● Description of the task
Reproduce verbatim the lines of the records beginning at the line that contains "Phoenix: 9:57 -> 1:57" and ending after the line that contains "Edmonton: 8:26 -> none", including both.
Start of Material for this task
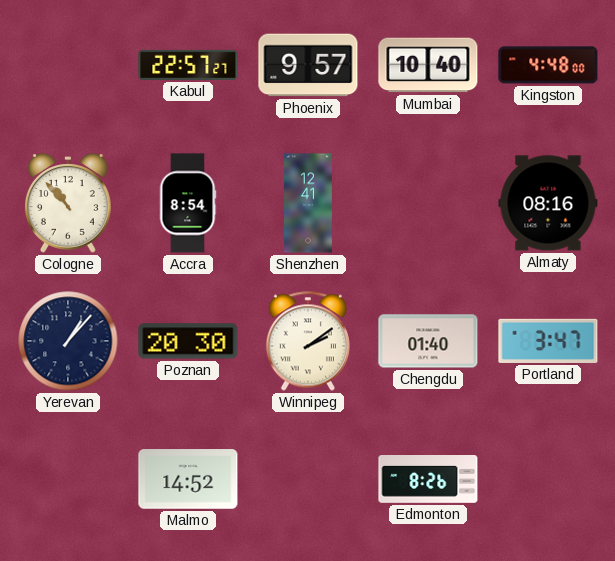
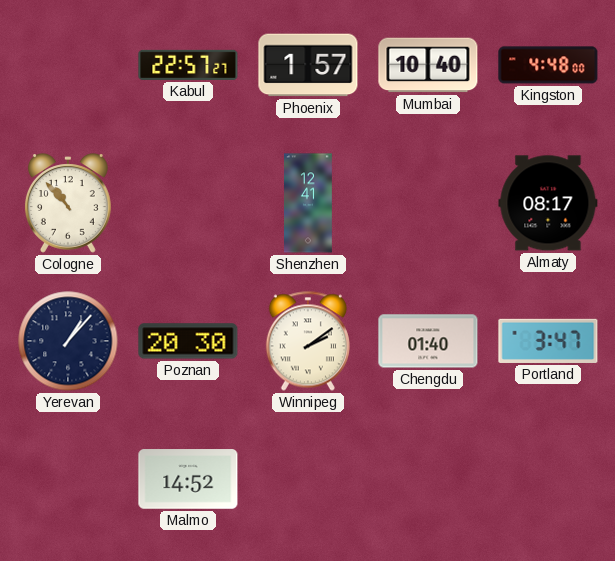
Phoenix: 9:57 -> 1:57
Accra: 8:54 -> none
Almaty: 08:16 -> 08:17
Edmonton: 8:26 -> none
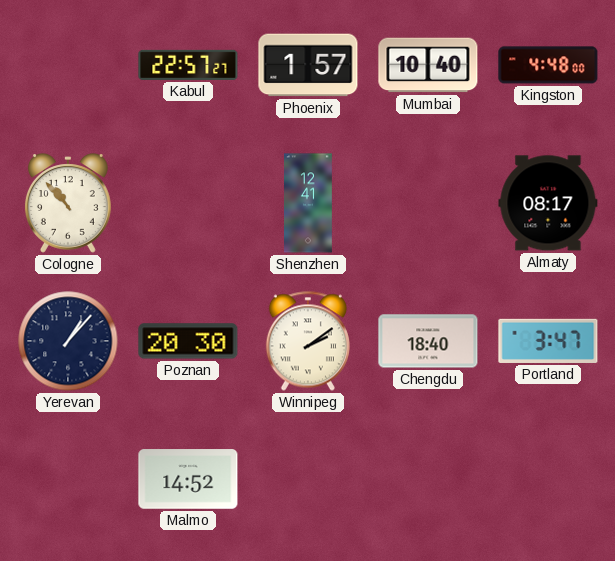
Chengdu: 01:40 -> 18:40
End of Material for this task
Start of Material for this task
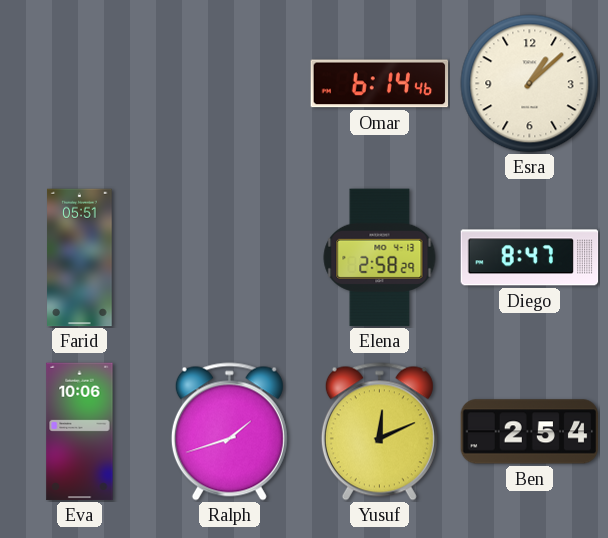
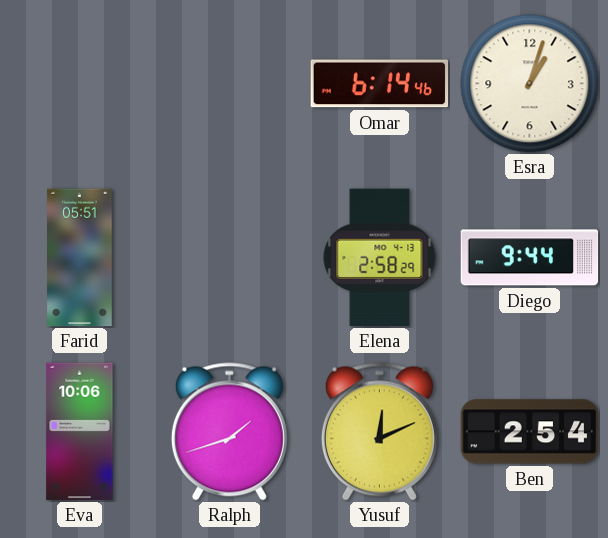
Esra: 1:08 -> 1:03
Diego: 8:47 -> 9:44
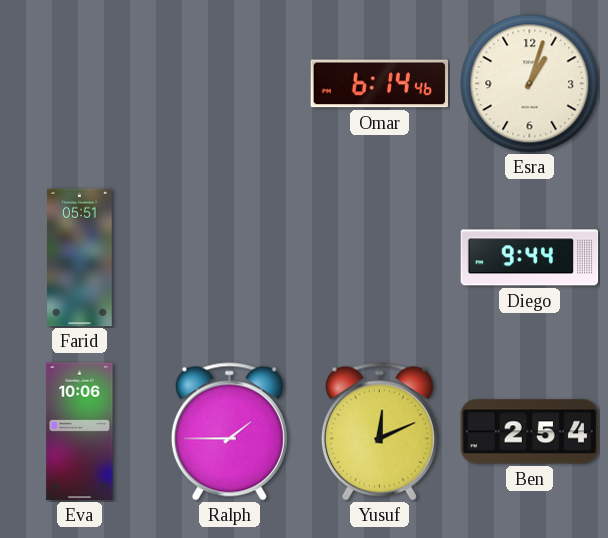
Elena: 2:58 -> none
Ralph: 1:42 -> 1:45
End of Material for this task
● Answer to the problem
Phoenix: 9:57 -> 1:57
Accra: 8:54 -> none
Almaty: 08:16 -> 08:17
Edmonton: 8:26 -> none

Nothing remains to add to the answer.